WORK INSTRUCTIONS: Exactly and only the lines from the one with "Segment carcinoma." through the end of the listing are to be transcribed, both ends included.

DATASET EXTRACT:

··········

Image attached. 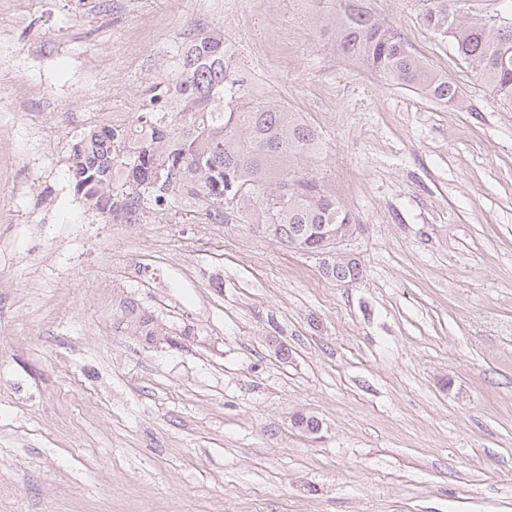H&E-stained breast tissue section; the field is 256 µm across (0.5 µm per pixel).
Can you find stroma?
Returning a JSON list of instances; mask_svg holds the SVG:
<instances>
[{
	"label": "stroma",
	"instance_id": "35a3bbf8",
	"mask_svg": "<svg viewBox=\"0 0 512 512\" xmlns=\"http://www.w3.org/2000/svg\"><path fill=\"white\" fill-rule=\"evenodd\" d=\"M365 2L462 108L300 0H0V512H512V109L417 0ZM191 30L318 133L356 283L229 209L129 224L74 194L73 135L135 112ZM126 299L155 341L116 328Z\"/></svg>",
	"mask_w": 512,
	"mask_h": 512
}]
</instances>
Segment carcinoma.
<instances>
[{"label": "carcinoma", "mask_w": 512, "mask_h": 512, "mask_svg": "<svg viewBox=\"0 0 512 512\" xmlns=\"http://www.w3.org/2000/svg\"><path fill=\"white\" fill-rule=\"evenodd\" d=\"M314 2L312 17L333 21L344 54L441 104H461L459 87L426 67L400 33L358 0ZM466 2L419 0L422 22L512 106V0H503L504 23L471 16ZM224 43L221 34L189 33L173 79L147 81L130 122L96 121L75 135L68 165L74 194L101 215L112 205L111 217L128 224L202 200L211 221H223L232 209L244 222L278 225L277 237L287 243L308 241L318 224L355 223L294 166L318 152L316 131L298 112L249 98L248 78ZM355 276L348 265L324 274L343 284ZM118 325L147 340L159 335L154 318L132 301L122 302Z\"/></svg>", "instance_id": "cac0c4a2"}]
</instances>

··········

RESULT:
Segment carcinoma.
<instances>
[{"label": "carcinoma", "mask_w": 512, "mask_h": 512, "mask_svg": "<svg viewBox=\"0 0 512 512\" xmlns=\"http://www.w3.org/2000/svg\"><path fill=\"white\" fill-rule=\"evenodd\" d=\"M314 2L312 17L333 21L344 54L441 104H461L459 87L426 67L400 33L358 0ZM466 2L419 0L422 22L512 106V0H503L504 23L471 16ZM224 43L221 34L189 33L173 79L147 81L130 122L96 121L75 135L68 165L74 194L101 215L112 205L111 217L128 224L202 200L211 221H223L232 209L244 222L278 225L277 237L287 243L308 241L318 224L355 223L294 166L318 152L316 131L298 112L249 98L248 78ZM355 276L348 265L324 274L343 284ZM118 325L147 340L159 335L154 318L132 301L122 302Z\"/></svg>", "instance_id": "cac0c4a2"}]
</instances>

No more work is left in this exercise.